++++ Data for the task
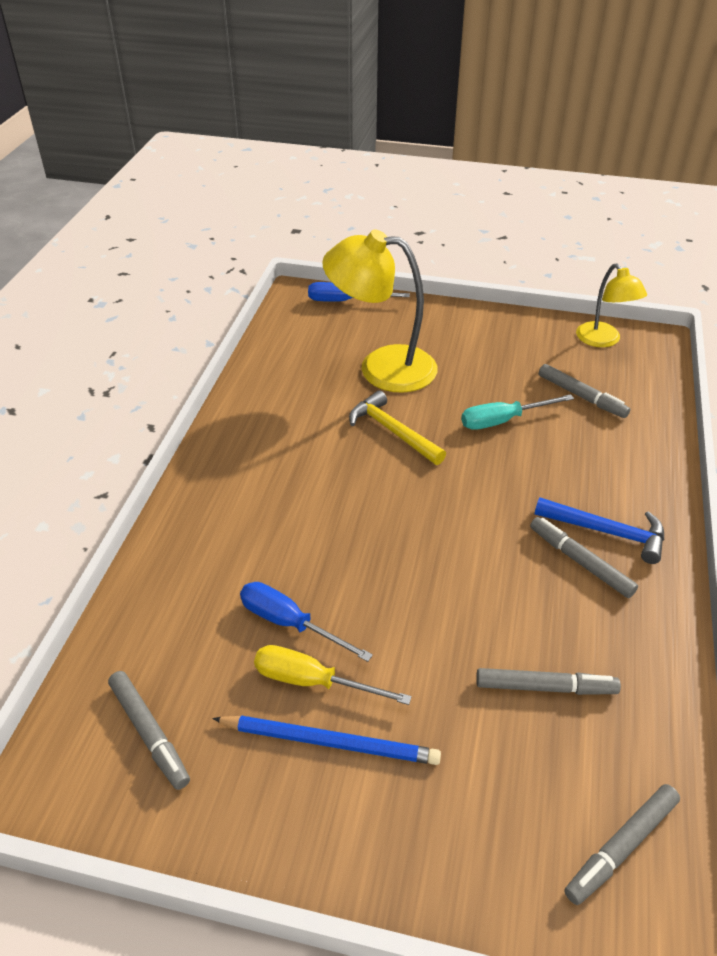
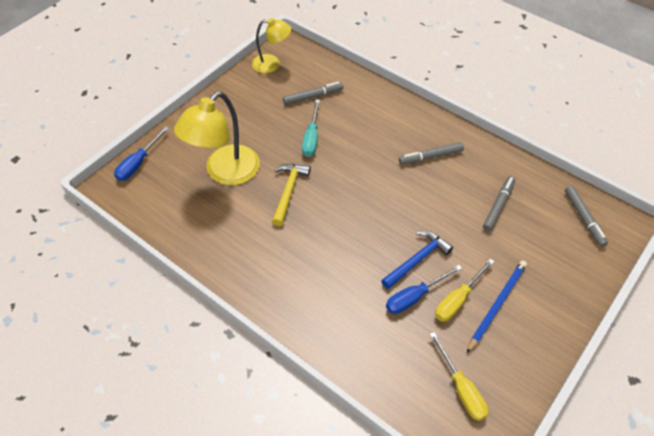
camera: 65 degrees left, 10 degrees up
grey marker [108,671,190,790] -> yellow screwdriver [429,332,489,421]
yellow hammer [349,390,446,465] -> yellow hammer turned 120 degrees clockwise [272,164,311,226]
blue hammer [535,497,664,564] -> blue hammer moved to [381,231,453,289]

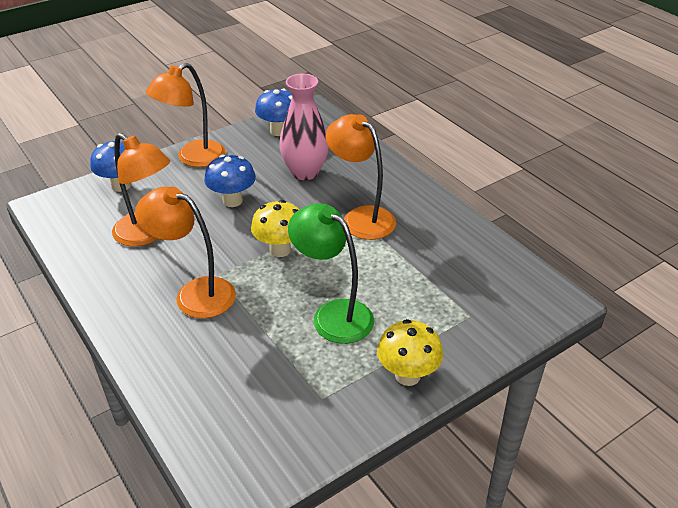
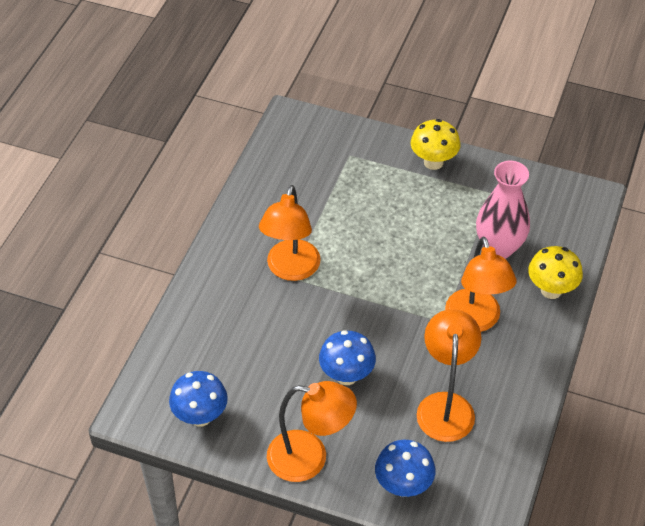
camera: 125 degrees left, 10 degrees up
yellow mushroom [251,200,300,257] -> yellow mushroom moved to [528,246,583,299]
pink vase [279,74,329,180] -> pink vase moved to [476,161,530,259]
green lamp [288,203,374,344] -> none

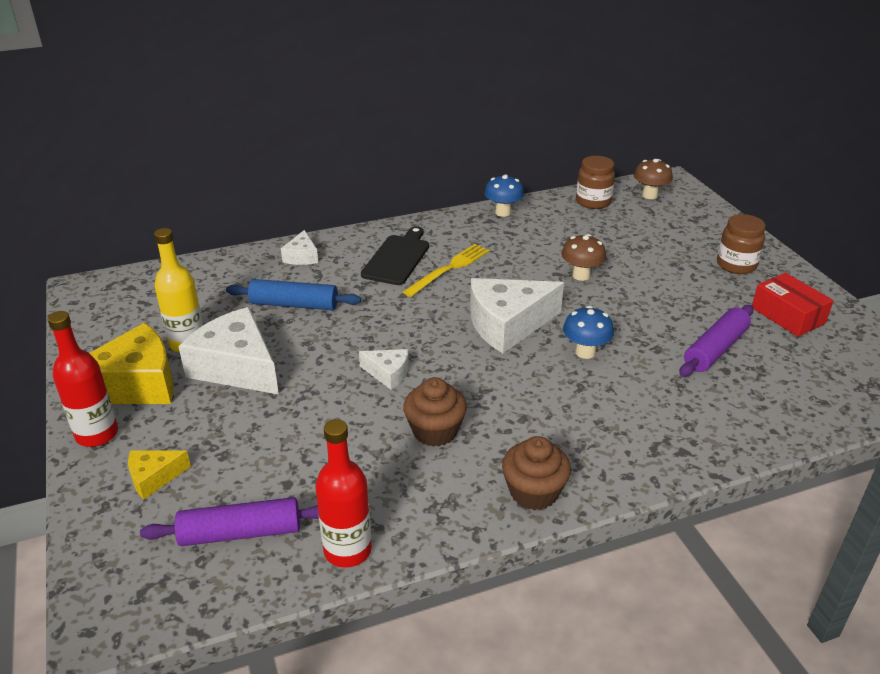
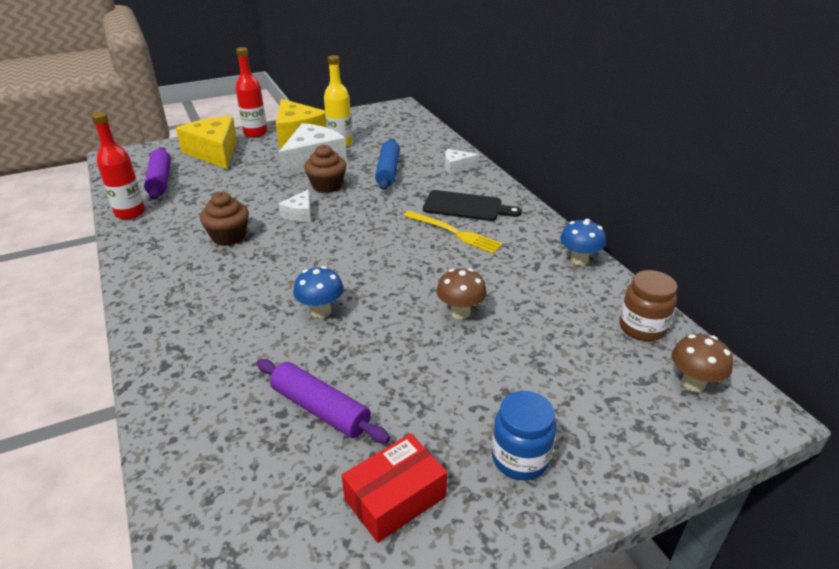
camera: 85 degrees right, 0 degrees up
yellow cheese [128,451,191,499] -> yellow cheese [176,116,237,169], size x2.03
white cheese [470,278,564,353] -> none
brown cupcake [502,436,571,510] -> brown cupcake moved to [304,144,346,193]
brown jar [717,214,765,274] -> blue jar [492,391,556,480]

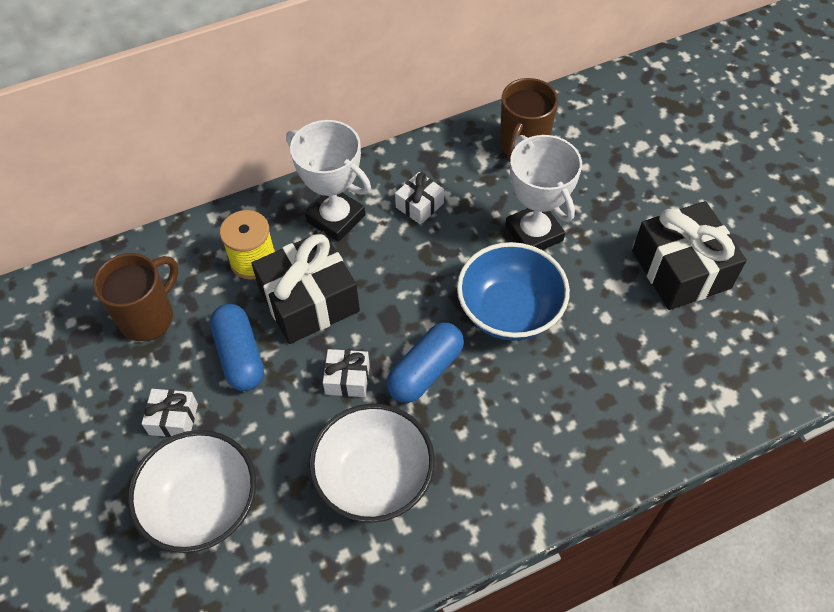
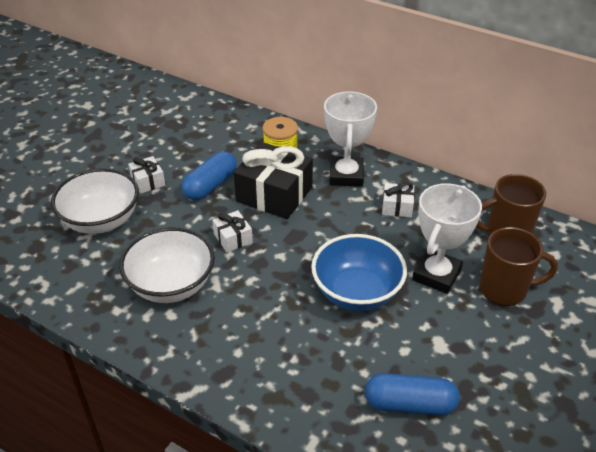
camera: 55 degrees right, 15 degrees down
brown mug [93,253,178,341] -> brown mug moved to [480,227,558,306]
blue capsule [387,323,464,403] -> blue capsule moved to [365,373,459,416]
black gift [632,201,747,310] -> none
++++++++
● **Work task**: Exactly as they appear above, write out all the entries, without pictures.

● **Exercise output**:
camera: 65 degrees left, 10 degrees up
grey marker [108,671,190,790] -> yellow screwdriver [429,332,489,421]
yellow hammer [349,390,446,465] -> yellow hammer turned 120 degrees clockwise [272,164,311,226]
blue hammer [535,497,664,564] -> blue hammer moved to [381,231,453,289]

camera: 125 degrees left, 10 degrees up
yellow mushroom [251,200,300,257] -> yellow mushroom moved to [528,246,583,299]
pink vase [279,74,329,180] -> pink vase moved to [476,161,530,259]
green lamp [288,203,374,344] -> none

camera: 85 degrees right, 0 degrees up
yellow cheese [128,451,191,499] -> yellow cheese [176,116,237,169], size x2.03
white cheese [470,278,564,353] -> none
brown cupcake [502,436,571,510] -> brown cupcake moved to [304,144,346,193]
brown jar [717,214,765,274] -> blue jar [492,391,556,480]

camera: 55 degrees right, 15 degrees down
brown mug [93,253,178,341] -> brown mug moved to [480,227,558,306]
blue capsule [387,323,464,403] -> blue capsule moved to [365,373,459,416]
black gift [632,201,747,310] -> none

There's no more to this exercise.